• WHAT IS BEING ASKED
Beneath this line are the data; copy exactly the part of them that opens with the line containing "purple bucket: 5 -> 4" and closes with the line containing "turquoise shoe: 11 -> 10", and only that part.

• STUDY MATERIAL
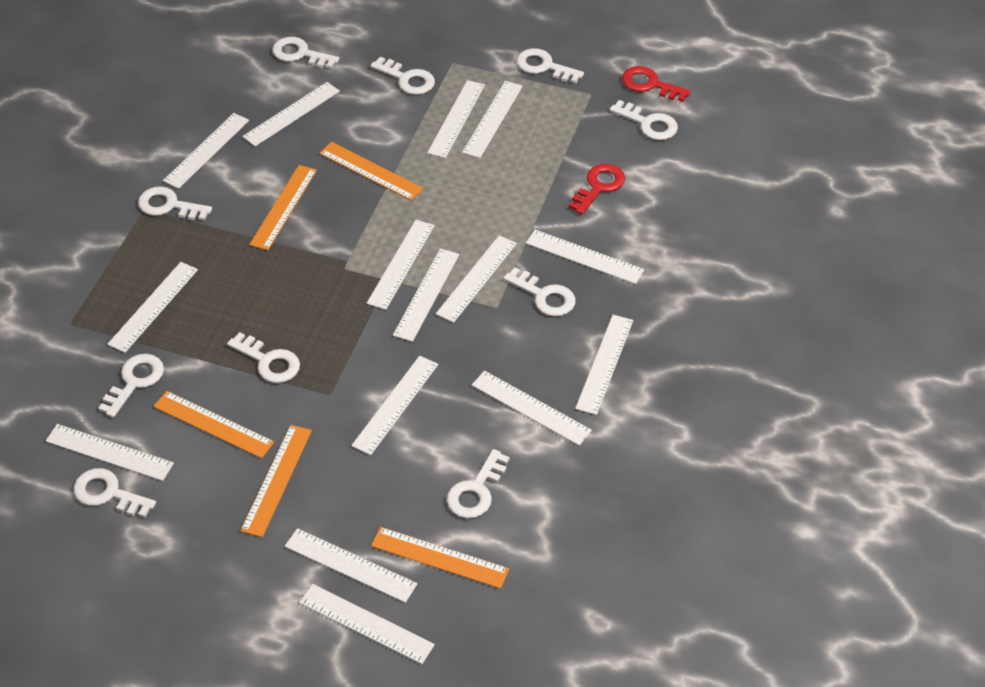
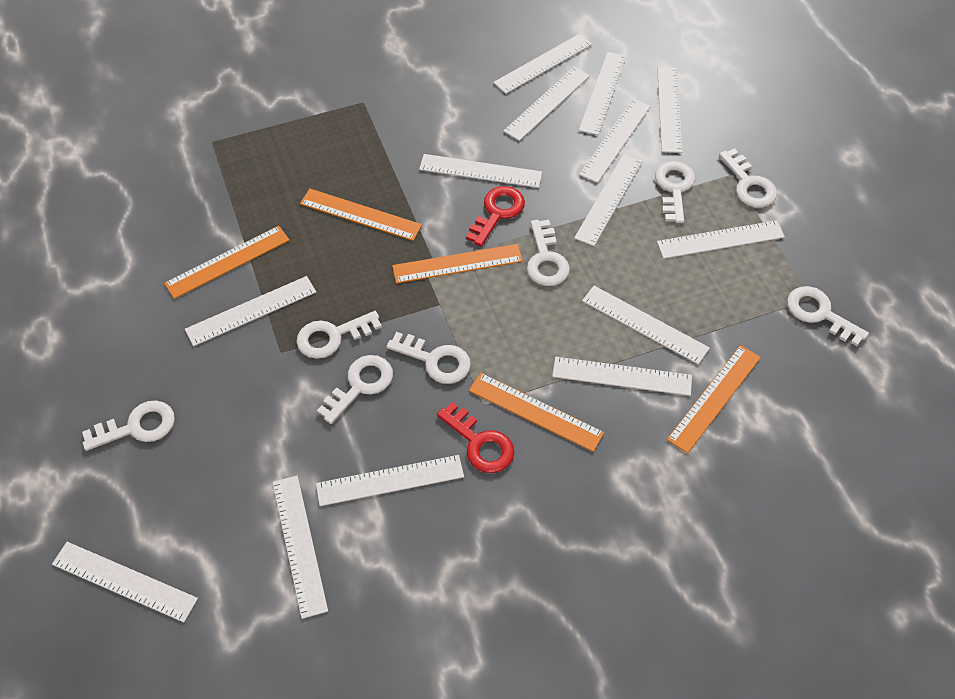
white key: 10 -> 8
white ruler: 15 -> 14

==

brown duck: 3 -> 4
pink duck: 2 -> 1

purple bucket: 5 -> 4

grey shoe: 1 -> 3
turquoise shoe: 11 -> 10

• ANSWER TO THIS TASK
purple bucket: 5 -> 4

grey shoe: 1 -> 3
turquoise shoe: 11 -> 10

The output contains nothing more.